WHAT TO PRODUCE:
Only the lines from the start of the data to the line containing "purple ellipse: (241, 236)", both included, should be output, exactly and without pictures.

════════════════

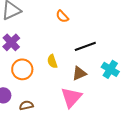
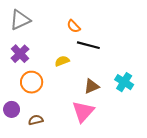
black line: (85, 46) -> (88, 45), moved, turned 35
yellow semicircle: (52, 61) -> (62, 61), moved, turned 88

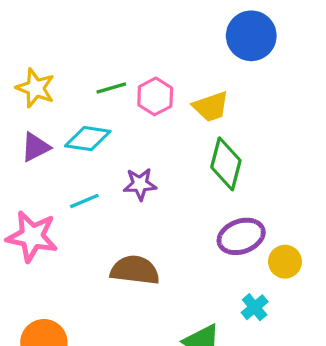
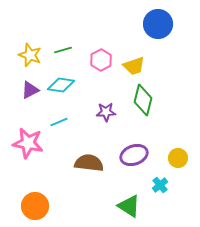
green line: (111, 88) -> (63, 50), moved
purple star: (140, 184) -> (106, 112), moved
purple ellipse: (241, 236) -> (134, 155), moved

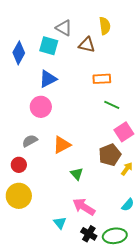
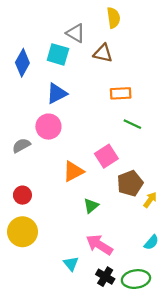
yellow semicircle: (105, 26) -> (114, 18), moved
pink square: (124, 132) -> (106, 156), moved
gray semicircle: (30, 141) -> (21, 145), moved
green triangle: (77, 174) -> (91, 206), turned 32

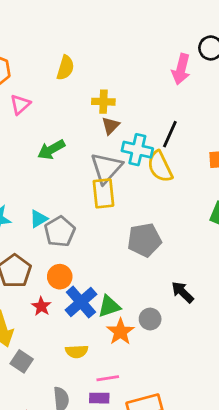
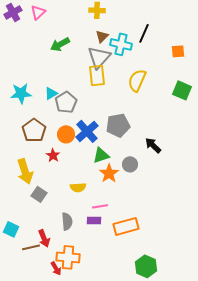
brown triangle: (111, 126) -> (102, 36), moved
yellow semicircle: (160, 167) -> (137, 80), moved, turned 50
gray pentagon: (144, 240) -> (118, 125), moved
blue cross: (81, 302) -> (87, 131), moved

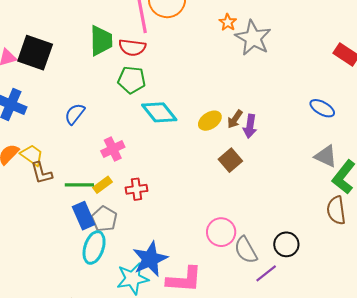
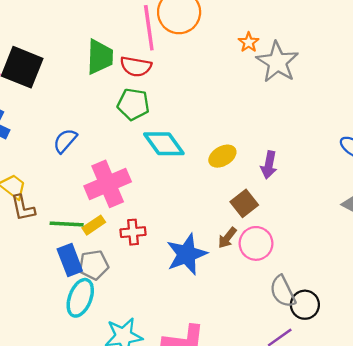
brown arrow: (235, 119) -> (227, 238), moved
pink cross: (113, 149) -> (108, 184), size x1.6
gray pentagon: (104, 219) -> (94, 265), turned 30
pink circle: (221, 232) -> (256, 243), moved
gray semicircle: (246, 250) -> (283, 291), moved
blue star: (150, 259) -> (187, 254), moved

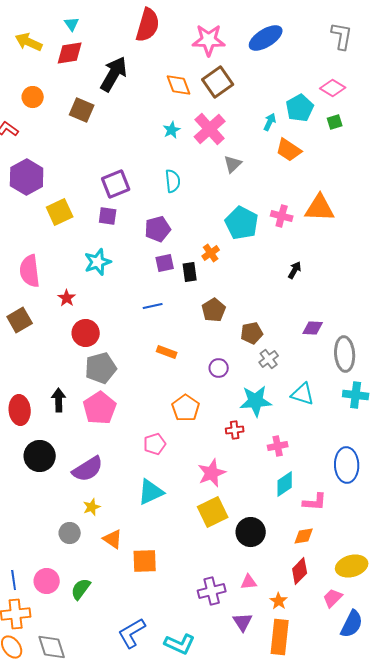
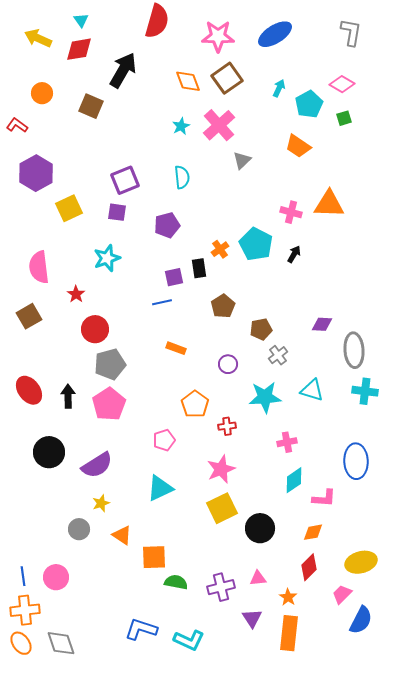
cyan arrow: (270, 122) -> (279, 88), moved
cyan pentagon: (242, 223) -> (256, 244), moved
purple square: (165, 263) -> (174, 277), moved
black arrow: (295, 270) -> (294, 254), moved
red ellipse: (20, 410) -> (29, 390), moved, turned -32
red cross: (235, 430) -> (227, 426), moved
green semicircle: (81, 589) -> (176, 582), moved, turned 65
blue L-shape: (132, 633) -> (141, 629), turned 48

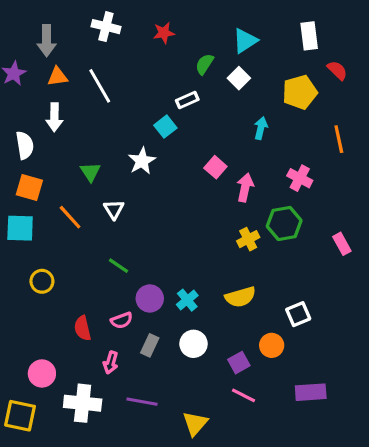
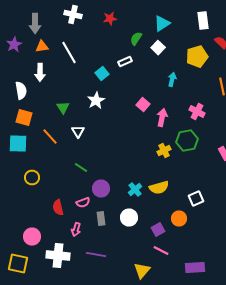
cyan square: (165, 127) -> (102, 74), moved
cyan cross: (187, 300) -> (135, 190), moved
gray rectangle: (150, 345) -> (101, 218), turned -32
purple rectangle: (311, 392) -> (195, 268), moved
yellow triangle: (195, 423) -> (142, 270), moved

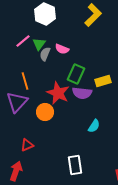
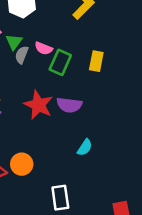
green rectangle: (76, 74) -> (60, 62), moved
yellow rectangle: (103, 81) -> (96, 61), moved, turned -63
orange circle: (45, 112) -> (22, 164), moved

════════════════

WRITTEN ANSWER:
black line: (85, 46) -> (88, 45), moved, turned 35
yellow semicircle: (52, 61) -> (62, 61), moved, turned 88

green line: (111, 88) -> (63, 50), moved
purple star: (140, 184) -> (106, 112), moved
purple ellipse: (241, 236) -> (134, 155), moved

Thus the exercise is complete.